WORK INSTRUCTIONS:
Extract every line in the listing below that contains the string "kern". The match is case-sensitive.

INPUT DATA:
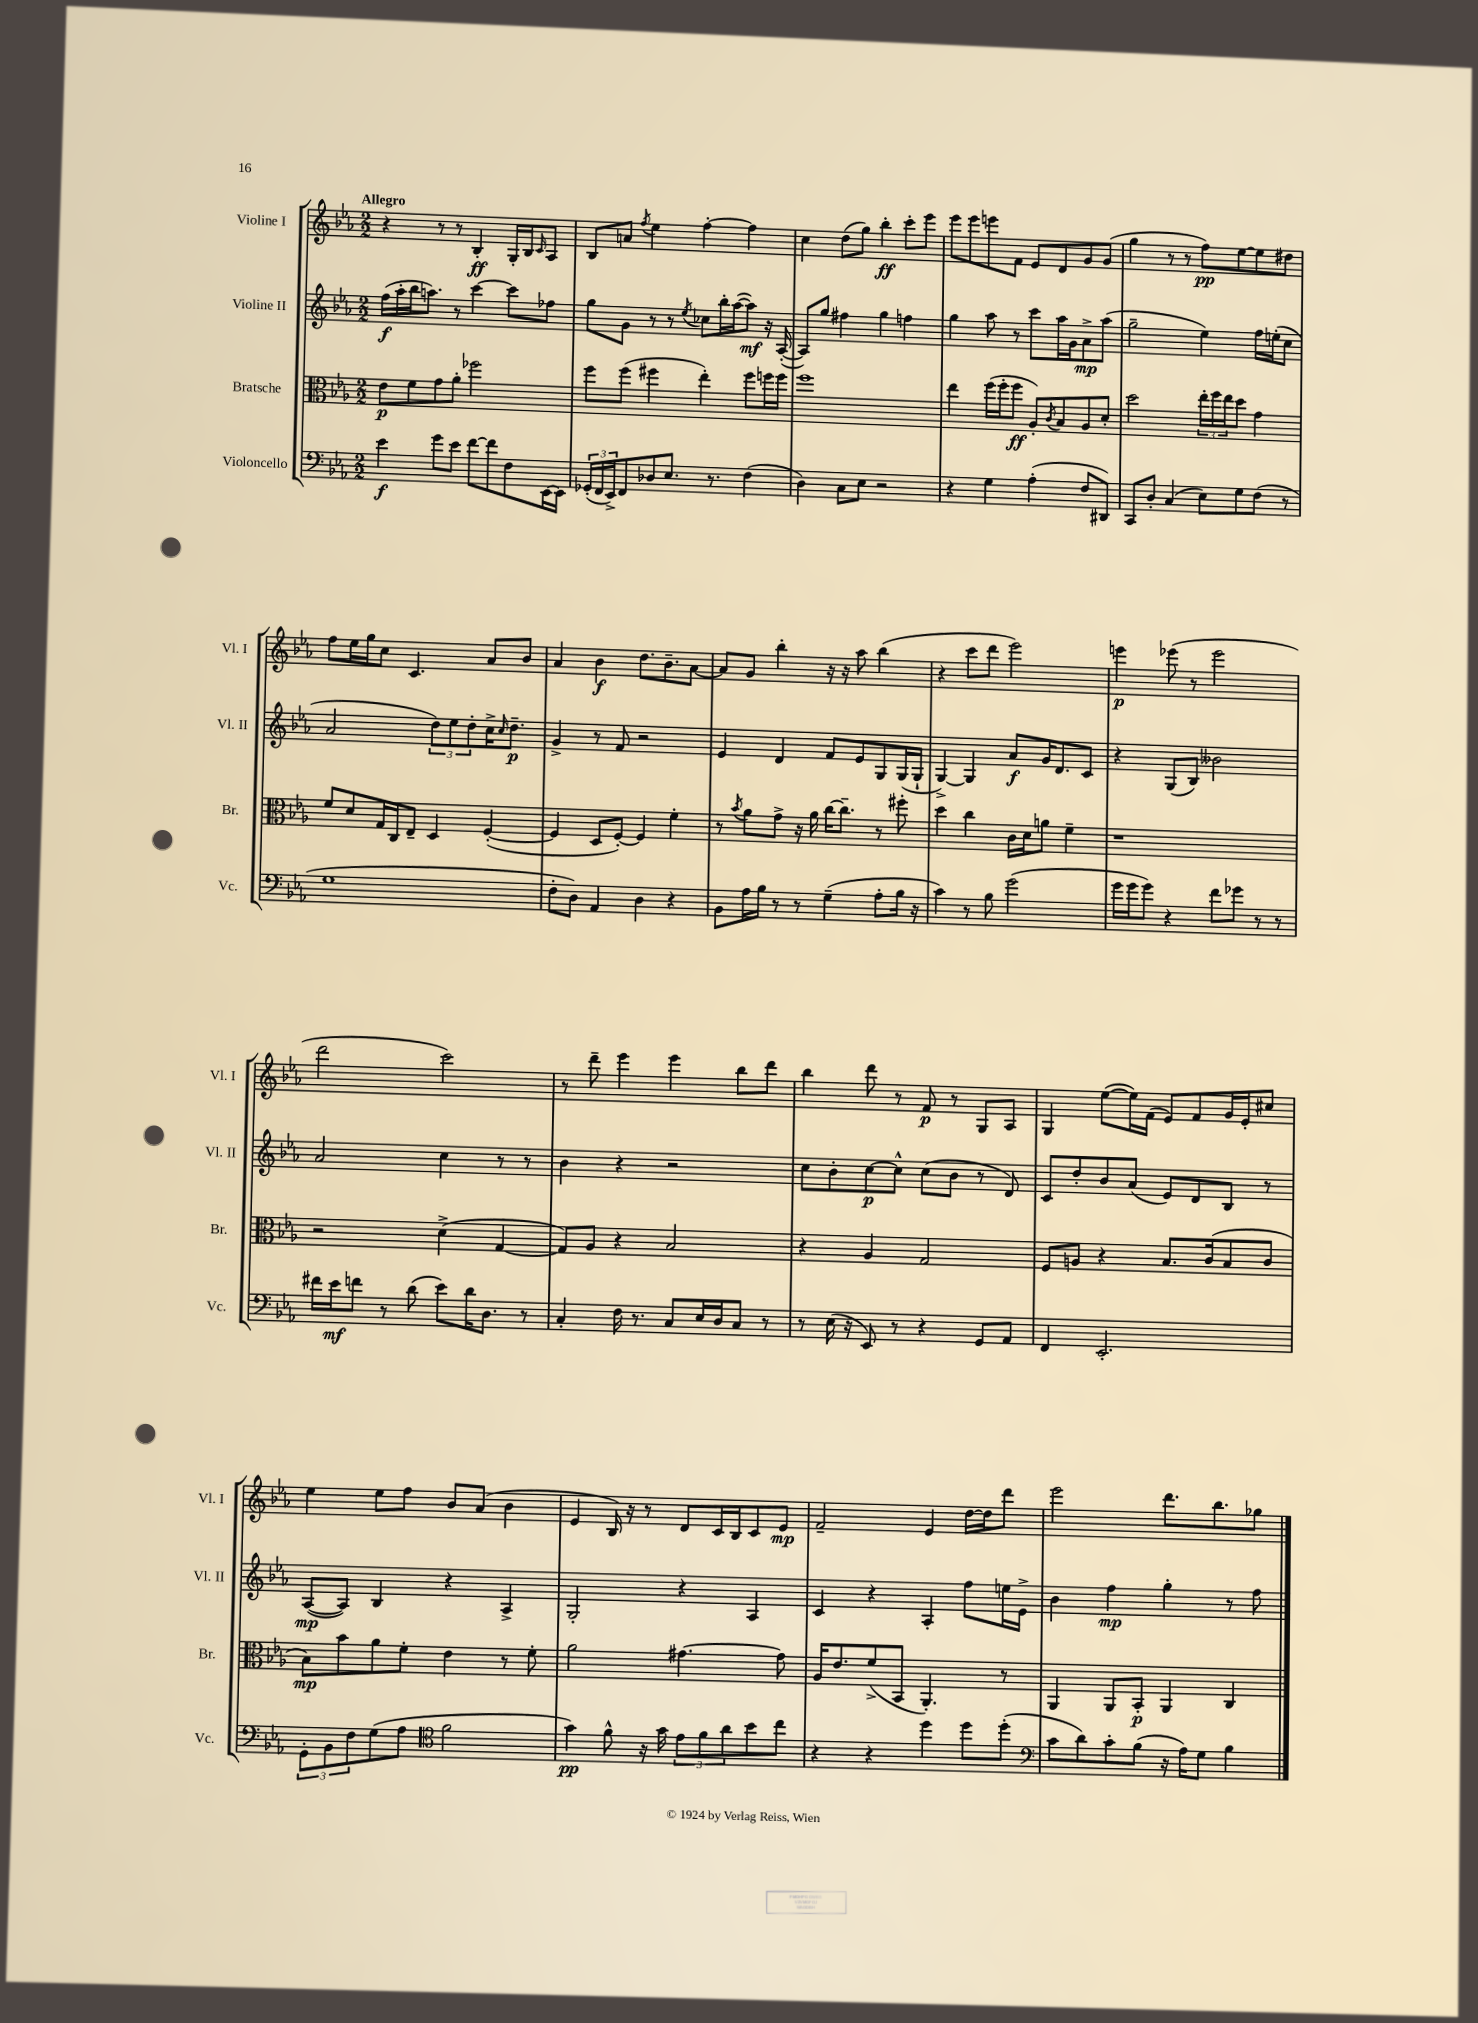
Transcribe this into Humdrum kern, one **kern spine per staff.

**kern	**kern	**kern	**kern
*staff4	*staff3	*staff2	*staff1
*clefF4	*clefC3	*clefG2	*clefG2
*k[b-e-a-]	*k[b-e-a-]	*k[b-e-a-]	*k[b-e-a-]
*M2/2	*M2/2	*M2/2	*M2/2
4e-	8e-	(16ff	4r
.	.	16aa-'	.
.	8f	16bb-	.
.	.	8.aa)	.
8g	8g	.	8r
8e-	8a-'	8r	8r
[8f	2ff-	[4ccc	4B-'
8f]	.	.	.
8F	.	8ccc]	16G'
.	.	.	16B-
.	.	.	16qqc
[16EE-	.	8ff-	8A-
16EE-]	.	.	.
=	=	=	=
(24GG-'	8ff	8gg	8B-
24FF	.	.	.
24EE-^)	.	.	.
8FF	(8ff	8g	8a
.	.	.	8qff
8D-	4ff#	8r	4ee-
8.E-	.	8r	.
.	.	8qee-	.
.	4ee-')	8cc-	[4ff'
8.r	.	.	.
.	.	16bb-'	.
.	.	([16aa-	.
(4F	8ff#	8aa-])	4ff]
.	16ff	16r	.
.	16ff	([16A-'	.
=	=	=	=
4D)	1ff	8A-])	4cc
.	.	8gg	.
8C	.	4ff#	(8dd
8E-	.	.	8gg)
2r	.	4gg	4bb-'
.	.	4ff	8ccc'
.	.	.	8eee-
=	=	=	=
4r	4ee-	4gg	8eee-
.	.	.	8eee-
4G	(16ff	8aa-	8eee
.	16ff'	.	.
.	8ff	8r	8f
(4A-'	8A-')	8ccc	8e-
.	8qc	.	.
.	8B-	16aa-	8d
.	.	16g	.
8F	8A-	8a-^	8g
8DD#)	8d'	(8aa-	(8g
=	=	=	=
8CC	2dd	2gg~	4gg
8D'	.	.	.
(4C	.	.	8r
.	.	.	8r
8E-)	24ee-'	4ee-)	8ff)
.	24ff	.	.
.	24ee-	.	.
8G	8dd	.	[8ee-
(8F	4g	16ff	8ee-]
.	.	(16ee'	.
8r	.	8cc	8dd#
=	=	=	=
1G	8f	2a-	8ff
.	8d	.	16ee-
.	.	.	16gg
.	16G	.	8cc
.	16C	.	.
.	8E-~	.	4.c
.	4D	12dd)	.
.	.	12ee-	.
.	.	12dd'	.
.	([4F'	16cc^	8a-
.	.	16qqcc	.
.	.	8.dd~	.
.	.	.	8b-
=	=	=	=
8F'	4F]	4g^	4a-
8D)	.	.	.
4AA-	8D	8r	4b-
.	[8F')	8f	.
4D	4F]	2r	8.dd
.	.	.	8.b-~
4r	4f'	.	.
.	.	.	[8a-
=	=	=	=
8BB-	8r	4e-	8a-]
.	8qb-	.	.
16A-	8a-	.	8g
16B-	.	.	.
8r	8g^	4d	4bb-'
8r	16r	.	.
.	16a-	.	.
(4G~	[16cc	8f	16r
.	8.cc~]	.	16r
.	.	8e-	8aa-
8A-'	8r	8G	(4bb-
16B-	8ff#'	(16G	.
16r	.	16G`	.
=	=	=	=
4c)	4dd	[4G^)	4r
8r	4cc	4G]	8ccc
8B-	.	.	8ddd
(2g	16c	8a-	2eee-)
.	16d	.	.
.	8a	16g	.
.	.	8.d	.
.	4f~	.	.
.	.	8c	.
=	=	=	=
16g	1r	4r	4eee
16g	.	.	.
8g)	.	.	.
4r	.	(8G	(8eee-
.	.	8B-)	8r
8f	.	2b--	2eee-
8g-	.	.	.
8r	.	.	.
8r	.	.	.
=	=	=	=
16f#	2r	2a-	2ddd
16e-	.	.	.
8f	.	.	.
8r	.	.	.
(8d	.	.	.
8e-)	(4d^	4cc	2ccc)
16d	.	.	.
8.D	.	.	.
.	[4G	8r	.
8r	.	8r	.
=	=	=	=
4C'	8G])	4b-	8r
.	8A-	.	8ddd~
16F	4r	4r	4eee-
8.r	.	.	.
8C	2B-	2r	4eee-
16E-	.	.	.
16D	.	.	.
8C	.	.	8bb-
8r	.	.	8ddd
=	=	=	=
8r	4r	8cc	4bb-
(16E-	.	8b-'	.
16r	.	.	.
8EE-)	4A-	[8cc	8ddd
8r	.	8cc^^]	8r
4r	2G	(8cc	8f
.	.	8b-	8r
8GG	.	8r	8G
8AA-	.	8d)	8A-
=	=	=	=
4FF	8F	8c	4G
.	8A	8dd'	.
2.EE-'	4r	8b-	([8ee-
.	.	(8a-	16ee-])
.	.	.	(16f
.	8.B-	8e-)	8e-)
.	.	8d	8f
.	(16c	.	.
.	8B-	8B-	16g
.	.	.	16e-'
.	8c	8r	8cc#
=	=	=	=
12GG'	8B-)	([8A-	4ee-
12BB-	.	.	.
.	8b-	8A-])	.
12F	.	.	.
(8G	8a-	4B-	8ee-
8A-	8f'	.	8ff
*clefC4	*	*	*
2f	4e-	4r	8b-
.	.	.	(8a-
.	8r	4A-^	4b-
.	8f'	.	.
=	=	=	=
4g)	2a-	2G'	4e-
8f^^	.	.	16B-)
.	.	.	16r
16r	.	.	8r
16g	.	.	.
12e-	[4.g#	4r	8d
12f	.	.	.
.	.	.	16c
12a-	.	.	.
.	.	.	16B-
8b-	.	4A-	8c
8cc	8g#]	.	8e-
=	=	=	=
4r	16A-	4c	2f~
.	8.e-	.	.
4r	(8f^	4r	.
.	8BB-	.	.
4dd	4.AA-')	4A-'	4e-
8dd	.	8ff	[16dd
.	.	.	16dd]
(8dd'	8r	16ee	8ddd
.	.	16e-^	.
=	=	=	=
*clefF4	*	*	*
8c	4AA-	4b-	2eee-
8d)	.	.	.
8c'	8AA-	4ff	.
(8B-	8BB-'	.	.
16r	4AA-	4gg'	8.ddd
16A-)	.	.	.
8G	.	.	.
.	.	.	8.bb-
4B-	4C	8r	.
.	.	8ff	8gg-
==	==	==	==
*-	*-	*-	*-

--

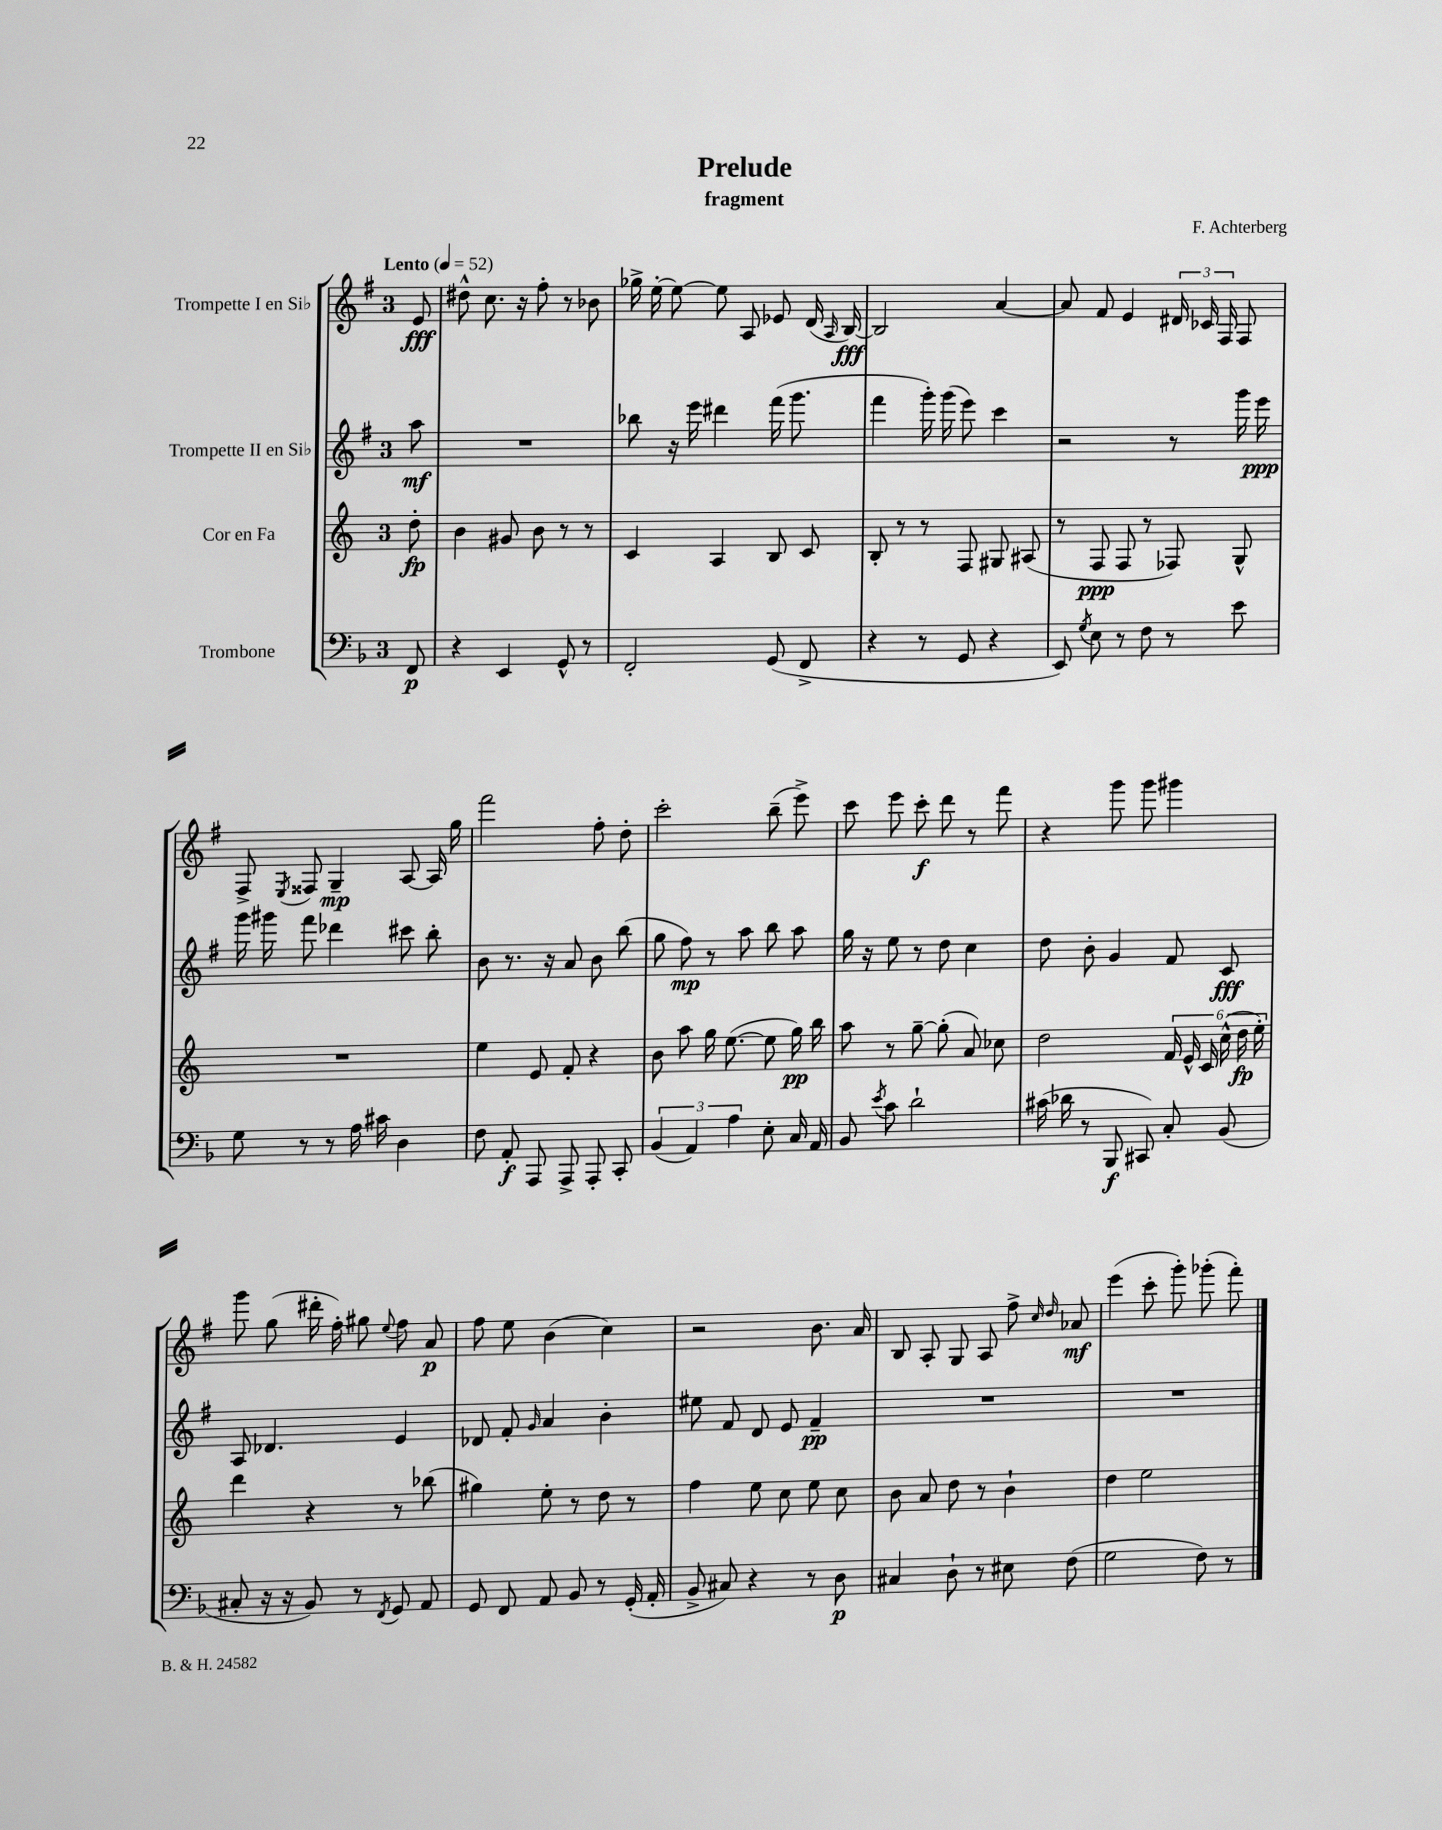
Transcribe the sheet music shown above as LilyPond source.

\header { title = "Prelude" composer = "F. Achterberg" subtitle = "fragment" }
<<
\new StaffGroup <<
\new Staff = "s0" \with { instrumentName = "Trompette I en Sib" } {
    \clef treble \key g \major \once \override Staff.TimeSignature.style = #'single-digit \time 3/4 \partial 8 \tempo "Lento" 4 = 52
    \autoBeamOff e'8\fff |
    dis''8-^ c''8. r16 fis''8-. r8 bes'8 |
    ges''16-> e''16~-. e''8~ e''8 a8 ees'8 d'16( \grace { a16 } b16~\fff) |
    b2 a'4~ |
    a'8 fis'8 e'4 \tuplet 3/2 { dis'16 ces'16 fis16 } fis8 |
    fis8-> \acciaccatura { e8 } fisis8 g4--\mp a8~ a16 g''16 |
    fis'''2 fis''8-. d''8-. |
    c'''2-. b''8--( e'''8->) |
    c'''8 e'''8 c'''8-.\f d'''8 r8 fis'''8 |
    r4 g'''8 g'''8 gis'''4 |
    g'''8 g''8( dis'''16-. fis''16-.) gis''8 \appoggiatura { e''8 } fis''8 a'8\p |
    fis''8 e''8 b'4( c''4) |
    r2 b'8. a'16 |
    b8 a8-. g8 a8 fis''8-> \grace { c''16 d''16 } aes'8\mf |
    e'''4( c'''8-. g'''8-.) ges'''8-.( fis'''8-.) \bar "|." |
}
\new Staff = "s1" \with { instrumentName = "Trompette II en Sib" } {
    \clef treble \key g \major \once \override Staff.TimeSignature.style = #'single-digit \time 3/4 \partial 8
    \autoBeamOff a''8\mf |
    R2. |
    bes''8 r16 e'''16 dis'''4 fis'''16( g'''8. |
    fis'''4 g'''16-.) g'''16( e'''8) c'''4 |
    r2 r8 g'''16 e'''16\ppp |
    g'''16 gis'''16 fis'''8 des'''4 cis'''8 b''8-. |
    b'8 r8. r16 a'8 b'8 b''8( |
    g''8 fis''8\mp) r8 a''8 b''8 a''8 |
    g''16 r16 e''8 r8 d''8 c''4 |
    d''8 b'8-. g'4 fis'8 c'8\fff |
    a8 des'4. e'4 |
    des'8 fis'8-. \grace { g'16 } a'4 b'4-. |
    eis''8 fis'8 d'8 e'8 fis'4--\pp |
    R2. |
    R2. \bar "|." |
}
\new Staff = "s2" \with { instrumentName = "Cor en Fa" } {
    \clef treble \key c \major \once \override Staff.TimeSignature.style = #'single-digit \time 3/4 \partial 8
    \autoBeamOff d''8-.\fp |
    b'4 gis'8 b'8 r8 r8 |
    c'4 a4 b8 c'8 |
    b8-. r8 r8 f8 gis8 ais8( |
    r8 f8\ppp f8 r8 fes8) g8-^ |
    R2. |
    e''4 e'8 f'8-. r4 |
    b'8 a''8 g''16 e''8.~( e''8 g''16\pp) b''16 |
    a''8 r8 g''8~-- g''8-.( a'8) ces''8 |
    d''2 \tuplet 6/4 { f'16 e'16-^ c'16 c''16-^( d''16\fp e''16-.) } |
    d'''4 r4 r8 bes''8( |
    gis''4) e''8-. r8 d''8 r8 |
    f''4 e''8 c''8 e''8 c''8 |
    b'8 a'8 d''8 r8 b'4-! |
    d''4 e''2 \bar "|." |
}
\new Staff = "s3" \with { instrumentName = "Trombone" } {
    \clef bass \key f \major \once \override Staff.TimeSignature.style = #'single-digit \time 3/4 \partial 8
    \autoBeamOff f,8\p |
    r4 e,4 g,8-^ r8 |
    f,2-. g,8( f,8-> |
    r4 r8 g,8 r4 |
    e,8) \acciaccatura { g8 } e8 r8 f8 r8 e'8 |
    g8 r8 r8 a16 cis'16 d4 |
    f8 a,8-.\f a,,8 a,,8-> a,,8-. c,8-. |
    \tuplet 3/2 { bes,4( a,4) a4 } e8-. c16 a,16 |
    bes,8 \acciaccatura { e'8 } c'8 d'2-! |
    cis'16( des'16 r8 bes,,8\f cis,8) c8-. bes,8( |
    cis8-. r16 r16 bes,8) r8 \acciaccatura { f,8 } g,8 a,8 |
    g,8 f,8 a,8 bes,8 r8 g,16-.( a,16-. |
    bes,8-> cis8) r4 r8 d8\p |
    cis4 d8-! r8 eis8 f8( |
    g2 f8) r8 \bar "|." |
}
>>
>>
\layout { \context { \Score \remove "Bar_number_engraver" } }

ANSWER TO THIS PROBLEM:
Transcribe this into Humdrum kern, one **kern spine per staff.
**kern	**kern	**kern	**kern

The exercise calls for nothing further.